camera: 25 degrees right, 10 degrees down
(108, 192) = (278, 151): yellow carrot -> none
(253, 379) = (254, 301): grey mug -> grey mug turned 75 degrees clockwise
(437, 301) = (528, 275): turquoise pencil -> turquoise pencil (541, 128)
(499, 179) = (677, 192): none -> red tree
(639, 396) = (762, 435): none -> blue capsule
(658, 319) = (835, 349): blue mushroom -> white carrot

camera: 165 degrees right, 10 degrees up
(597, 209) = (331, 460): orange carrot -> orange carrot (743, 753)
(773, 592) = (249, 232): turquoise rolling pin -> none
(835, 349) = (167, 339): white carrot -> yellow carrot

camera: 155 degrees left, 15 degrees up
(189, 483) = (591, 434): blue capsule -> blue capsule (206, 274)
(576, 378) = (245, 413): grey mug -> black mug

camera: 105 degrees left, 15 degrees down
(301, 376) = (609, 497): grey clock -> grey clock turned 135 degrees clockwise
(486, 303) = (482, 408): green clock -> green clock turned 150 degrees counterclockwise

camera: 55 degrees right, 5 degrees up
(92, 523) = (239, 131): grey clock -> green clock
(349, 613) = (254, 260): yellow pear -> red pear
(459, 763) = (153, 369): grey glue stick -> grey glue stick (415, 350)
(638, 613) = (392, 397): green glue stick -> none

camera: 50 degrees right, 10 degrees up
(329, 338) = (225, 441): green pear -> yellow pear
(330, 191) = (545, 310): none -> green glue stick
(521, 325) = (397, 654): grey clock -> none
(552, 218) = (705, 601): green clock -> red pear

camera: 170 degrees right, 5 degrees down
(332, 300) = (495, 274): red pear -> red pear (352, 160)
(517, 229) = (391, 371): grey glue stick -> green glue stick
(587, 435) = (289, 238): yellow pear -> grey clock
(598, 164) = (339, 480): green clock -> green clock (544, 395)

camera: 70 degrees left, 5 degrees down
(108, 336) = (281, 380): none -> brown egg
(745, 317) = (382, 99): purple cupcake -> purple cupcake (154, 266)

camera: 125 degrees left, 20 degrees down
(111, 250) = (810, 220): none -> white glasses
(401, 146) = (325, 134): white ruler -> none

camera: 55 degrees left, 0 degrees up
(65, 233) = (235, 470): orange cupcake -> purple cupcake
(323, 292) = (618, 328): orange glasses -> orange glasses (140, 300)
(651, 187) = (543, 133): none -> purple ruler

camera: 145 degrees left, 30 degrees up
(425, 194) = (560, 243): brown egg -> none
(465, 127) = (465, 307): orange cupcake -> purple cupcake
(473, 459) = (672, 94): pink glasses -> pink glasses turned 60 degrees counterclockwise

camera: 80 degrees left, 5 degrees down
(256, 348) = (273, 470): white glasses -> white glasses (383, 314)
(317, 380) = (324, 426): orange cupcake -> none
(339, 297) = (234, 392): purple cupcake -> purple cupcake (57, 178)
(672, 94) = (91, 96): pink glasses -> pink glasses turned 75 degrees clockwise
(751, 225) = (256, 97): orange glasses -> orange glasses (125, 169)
------------------------------------
* **INSTRUCTION**: Using the material above, print every entry exactly as written.

* **WRITTEN SOLUTION**:
camera: 25 degrees right, 10 degrees down
(108, 192) = (278, 151): yellow carrot -> none
(253, 379) = (254, 301): grey mug -> grey mug turned 75 degrees clockwise
(437, 301) = (528, 275): turquoise pencil -> turquoise pencil (541, 128)
(499, 179) = (677, 192): none -> red tree
(639, 396) = (762, 435): none -> blue capsule
(658, 319) = (835, 349): blue mushroom -> white carrot

camera: 165 degrees right, 10 degrees up
(597, 209) = (331, 460): orange carrot -> orange carrot (743, 753)
(773, 592) = (249, 232): turquoise rolling pin -> none
(835, 349) = (167, 339): white carrot -> yellow carrot

camera: 155 degrees left, 15 degrees up
(189, 483) = (591, 434): blue capsule -> blue capsule (206, 274)
(576, 378) = (245, 413): grey mug -> black mug

camera: 105 degrees left, 15 degrees down
(301, 376) = (609, 497): grey clock -> grey clock turned 135 degrees clockwise
(486, 303) = (482, 408): green clock -> green clock turned 150 degrees counterclockwise

camera: 55 degrees right, 5 degrees up
(92, 523) = (239, 131): grey clock -> green clock
(349, 613) = (254, 260): yellow pear -> red pear
(459, 763) = (153, 369): grey glue stick -> grey glue stick (415, 350)
(638, 613) = (392, 397): green glue stick -> none

camera: 50 degrees right, 10 degrees up
(329, 338) = (225, 441): green pear -> yellow pear
(330, 191) = (545, 310): none -> green glue stick
(521, 325) = (397, 654): grey clock -> none
(552, 218) = (705, 601): green clock -> red pear

camera: 170 degrees right, 5 degrees down
(332, 300) = (495, 274): red pear -> red pear (352, 160)
(517, 229) = (391, 371): grey glue stick -> green glue stick
(587, 435) = (289, 238): yellow pear -> grey clock
(598, 164) = (339, 480): green clock -> green clock (544, 395)

camera: 70 degrees left, 5 degrees down
(108, 336) = (281, 380): none -> brown egg
(745, 317) = (382, 99): purple cupcake -> purple cupcake (154, 266)

camera: 125 degrees left, 20 degrees down
(111, 250) = (810, 220): none -> white glasses
(401, 146) = (325, 134): white ruler -> none

camera: 55 degrees left, 0 degrees up
(65, 233) = (235, 470): orange cupcake -> purple cupcake
(323, 292) = (618, 328): orange glasses -> orange glasses (140, 300)
(651, 187) = (543, 133): none -> purple ruler

camera: 145 degrees left, 30 degrees up
(425, 194) = (560, 243): brown egg -> none
(465, 127) = (465, 307): orange cupcake -> purple cupcake
(473, 459) = (672, 94): pink glasses -> pink glasses turned 60 degrees counterclockwise

camera: 80 degrees left, 5 degrees down
(256, 348) = (273, 470): white glasses -> white glasses (383, 314)
(317, 380) = (324, 426): orange cupcake -> none
(339, 297) = (234, 392): purple cupcake -> purple cupcake (57, 178)
(672, 94) = (91, 96): pink glasses -> pink glasses turned 75 degrees clockwise
(751, 225) = (256, 97): orange glasses -> orange glasses (125, 169)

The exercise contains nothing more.